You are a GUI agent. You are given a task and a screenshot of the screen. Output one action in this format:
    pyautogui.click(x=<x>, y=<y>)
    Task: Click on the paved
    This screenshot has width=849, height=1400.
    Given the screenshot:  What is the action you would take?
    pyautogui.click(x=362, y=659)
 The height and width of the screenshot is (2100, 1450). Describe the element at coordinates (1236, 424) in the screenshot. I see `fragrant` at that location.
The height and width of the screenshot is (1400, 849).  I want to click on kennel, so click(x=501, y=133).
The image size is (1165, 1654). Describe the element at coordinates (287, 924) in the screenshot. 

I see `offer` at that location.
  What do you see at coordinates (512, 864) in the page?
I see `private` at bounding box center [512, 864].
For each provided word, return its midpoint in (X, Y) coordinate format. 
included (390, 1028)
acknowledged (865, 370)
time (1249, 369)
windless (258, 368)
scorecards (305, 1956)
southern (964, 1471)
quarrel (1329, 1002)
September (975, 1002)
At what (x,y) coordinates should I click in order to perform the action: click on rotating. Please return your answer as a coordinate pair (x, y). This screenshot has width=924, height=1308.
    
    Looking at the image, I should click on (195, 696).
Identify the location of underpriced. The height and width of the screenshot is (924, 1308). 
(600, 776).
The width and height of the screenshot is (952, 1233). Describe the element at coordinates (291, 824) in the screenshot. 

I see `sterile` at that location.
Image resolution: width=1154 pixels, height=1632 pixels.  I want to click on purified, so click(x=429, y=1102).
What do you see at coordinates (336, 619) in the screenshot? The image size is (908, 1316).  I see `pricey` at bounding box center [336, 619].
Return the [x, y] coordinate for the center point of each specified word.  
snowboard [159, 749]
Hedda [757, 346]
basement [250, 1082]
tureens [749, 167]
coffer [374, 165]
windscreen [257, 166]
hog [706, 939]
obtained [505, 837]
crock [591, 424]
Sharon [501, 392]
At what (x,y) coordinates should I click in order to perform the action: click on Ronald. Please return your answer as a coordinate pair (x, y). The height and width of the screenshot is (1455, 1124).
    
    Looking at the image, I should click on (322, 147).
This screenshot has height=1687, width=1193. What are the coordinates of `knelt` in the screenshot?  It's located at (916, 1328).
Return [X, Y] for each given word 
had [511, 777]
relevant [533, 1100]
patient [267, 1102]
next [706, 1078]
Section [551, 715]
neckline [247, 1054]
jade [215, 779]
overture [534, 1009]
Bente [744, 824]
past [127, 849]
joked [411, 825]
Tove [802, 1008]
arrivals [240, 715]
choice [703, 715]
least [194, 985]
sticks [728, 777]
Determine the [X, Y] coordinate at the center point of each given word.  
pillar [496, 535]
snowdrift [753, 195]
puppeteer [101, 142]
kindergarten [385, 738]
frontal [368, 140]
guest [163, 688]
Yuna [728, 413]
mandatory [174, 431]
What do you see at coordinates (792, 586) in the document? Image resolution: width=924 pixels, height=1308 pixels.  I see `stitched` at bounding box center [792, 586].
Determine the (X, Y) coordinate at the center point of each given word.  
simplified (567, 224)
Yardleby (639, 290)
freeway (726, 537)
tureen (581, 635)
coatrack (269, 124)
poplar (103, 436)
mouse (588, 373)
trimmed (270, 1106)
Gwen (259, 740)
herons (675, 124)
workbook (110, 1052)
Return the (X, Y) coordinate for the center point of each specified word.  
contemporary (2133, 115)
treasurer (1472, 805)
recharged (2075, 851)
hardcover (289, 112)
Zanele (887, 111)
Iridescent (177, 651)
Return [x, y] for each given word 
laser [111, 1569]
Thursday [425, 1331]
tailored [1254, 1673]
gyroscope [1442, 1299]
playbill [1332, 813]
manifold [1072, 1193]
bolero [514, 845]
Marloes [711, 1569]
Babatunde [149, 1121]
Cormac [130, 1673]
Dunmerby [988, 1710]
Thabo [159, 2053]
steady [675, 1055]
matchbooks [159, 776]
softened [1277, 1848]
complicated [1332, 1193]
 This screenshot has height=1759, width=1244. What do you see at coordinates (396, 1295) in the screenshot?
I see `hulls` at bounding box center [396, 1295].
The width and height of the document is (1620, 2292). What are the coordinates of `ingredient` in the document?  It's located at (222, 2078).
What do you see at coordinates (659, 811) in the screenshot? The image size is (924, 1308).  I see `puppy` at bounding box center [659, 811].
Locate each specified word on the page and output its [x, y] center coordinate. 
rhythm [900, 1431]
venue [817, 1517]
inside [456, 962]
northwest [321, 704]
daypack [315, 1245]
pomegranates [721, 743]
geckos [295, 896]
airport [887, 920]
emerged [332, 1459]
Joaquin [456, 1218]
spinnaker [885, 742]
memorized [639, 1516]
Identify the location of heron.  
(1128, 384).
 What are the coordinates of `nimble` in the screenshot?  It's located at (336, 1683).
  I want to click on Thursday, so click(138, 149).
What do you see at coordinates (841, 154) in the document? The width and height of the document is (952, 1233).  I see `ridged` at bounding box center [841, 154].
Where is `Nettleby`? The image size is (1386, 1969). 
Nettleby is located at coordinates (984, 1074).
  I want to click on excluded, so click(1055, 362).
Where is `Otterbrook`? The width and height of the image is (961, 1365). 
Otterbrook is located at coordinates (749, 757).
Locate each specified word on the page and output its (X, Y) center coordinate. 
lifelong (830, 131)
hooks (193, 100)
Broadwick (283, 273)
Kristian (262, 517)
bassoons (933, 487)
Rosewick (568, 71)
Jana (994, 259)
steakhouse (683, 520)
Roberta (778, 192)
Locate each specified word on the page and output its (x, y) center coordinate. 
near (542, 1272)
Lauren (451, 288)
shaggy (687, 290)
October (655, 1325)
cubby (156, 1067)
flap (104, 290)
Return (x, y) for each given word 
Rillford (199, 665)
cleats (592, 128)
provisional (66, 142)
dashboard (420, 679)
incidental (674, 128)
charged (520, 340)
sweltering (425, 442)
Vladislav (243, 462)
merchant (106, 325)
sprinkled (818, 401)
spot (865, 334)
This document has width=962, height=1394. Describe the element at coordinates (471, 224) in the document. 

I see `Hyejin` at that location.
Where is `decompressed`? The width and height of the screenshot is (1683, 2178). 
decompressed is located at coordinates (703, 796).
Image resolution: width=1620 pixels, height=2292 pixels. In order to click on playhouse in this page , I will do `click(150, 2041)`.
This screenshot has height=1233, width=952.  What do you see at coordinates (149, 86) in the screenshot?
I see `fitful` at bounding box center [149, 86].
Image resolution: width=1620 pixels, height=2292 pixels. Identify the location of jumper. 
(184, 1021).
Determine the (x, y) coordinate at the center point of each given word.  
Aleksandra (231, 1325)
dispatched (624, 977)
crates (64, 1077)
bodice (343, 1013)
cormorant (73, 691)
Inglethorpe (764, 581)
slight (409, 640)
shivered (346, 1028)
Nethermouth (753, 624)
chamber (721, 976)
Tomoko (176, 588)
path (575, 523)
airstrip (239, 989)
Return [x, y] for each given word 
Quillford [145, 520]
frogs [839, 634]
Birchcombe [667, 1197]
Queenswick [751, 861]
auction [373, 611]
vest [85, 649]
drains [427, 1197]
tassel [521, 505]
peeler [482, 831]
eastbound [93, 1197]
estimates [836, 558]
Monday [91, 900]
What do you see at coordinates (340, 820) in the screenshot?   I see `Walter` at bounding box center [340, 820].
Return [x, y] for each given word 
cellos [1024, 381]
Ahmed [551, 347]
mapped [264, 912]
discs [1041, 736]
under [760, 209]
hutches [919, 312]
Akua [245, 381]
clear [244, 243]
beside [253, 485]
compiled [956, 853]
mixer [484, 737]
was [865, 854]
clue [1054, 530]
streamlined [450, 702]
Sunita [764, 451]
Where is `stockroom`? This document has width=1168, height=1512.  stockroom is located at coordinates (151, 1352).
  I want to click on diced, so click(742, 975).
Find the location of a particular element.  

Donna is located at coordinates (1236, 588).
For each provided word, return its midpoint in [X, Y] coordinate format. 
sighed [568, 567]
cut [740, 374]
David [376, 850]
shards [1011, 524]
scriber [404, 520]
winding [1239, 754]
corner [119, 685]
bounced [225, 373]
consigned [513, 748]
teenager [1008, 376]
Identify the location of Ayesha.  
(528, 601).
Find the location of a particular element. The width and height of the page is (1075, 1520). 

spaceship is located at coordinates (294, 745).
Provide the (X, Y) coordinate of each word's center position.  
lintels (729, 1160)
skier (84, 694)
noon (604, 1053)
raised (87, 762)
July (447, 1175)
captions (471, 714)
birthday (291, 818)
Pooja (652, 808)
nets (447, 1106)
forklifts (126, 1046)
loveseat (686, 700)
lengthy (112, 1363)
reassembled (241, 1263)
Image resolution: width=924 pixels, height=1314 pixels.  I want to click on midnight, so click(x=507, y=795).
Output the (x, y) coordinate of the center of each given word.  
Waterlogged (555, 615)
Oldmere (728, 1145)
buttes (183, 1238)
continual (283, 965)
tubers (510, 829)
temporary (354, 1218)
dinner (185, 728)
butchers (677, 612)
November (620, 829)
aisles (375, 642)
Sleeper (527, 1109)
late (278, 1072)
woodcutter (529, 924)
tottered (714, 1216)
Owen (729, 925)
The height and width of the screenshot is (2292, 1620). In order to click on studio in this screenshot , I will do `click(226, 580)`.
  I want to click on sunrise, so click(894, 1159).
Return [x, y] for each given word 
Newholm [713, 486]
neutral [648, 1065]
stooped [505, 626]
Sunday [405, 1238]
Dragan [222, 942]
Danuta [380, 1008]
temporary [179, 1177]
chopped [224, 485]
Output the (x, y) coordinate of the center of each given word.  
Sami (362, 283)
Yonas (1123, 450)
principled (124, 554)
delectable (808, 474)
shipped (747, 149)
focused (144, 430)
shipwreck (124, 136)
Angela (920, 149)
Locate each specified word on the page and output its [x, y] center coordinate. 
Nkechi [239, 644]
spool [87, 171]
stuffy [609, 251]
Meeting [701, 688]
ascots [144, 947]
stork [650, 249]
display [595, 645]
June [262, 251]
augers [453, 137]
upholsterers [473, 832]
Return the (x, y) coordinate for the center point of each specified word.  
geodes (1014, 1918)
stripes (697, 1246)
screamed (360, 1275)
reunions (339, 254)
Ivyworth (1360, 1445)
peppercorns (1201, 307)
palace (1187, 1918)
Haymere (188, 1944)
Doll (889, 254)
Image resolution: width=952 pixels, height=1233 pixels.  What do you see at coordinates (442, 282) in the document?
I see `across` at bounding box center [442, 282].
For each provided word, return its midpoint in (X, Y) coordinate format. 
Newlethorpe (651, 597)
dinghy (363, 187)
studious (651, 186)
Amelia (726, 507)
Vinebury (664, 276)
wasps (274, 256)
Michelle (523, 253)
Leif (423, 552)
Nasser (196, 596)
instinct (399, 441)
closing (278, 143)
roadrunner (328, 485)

________________________

▶ _Given request_: Rewrite the listing above as a numbered list, from the line containing "inside [456, 962]" up to and including the line containing "Lauren (451, 288)", skipping any blank lines.

▶ _Written answer_:
1. inside [456, 962]
2. northwest [321, 704]
3. daypack [315, 1245]
4. pomegranates [721, 743]
5. geckos [295, 896]
6. airport [887, 920]
7. emerged [332, 1459]
8. Joaquin [456, 1218]
9. spinnaker [885, 742]
10. memorized [639, 1516]
11. Identify the location of heron.  
12. (1128, 384).
13.  What are the coordinates of `nimble` in the screenshot?  It's located at (336, 1683).
14.   I want to click on Thursday, so click(138, 149).
15. What do you see at coordinates (841, 154) in the document? The width and height of the document is (952, 1233).  I see `ridged` at bounding box center [841, 154].
16. Where is `Nettleby`? The image size is (1386, 1969). 
17. Nettleby is located at coordinates (984, 1074).
18.   I want to click on excluded, so click(1055, 362).
19. Where is `Otterbrook`? The width and height of the image is (961, 1365). 
20. Otterbrook is located at coordinates (749, 757).
21. Locate each specified word on the page and output its (X, Y) center coordinate. 
22. lifelong (830, 131)
23. hooks (193, 100)
24. Broadwick (283, 273)
25. Kristian (262, 517)
26. bassoons (933, 487)
27. Rosewick (568, 71)
28. Jana (994, 259)
29. steakhouse (683, 520)
30. Roberta (778, 192)
31. Locate each specified word on the page and output its (x, y) center coordinate. 
32. near (542, 1272)
33. Lauren (451, 288)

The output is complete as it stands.